--- DATASET EXCERPTS Enclosed Below ---
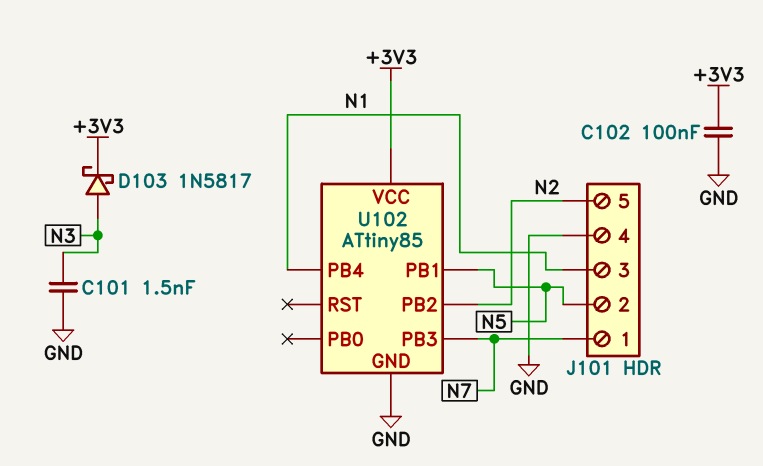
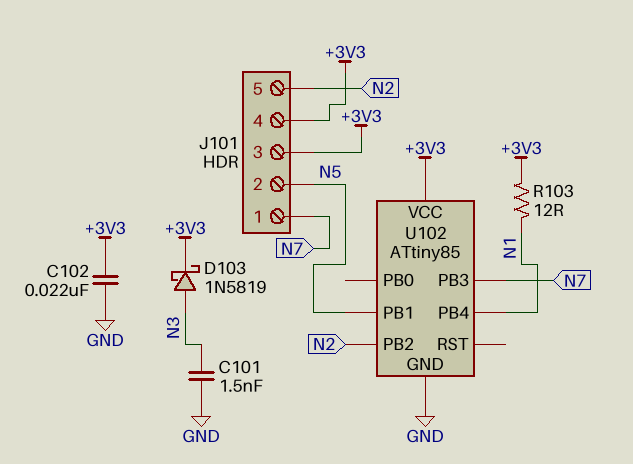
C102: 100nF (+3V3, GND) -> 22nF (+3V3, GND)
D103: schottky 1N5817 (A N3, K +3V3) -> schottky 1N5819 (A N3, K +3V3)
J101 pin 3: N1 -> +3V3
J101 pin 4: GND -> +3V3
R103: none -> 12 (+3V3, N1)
--- End of Enclosed DATASET EXCERPTS ---
> WHAT IS EXPECTED: Return every entry unchanged and skip the pictures.

> EXERCISE RESULT:
C102: 100nF (+3V3, GND) -> 22nF (+3V3, GND)
D103: schottky 1N5817 (A N3, K +3V3) -> schottky 1N5819 (A N3, K +3V3)
J101 pin 3: N1 -> +3V3
J101 pin 4: GND -> +3V3
R103: none -> 12 (+3V3, N1)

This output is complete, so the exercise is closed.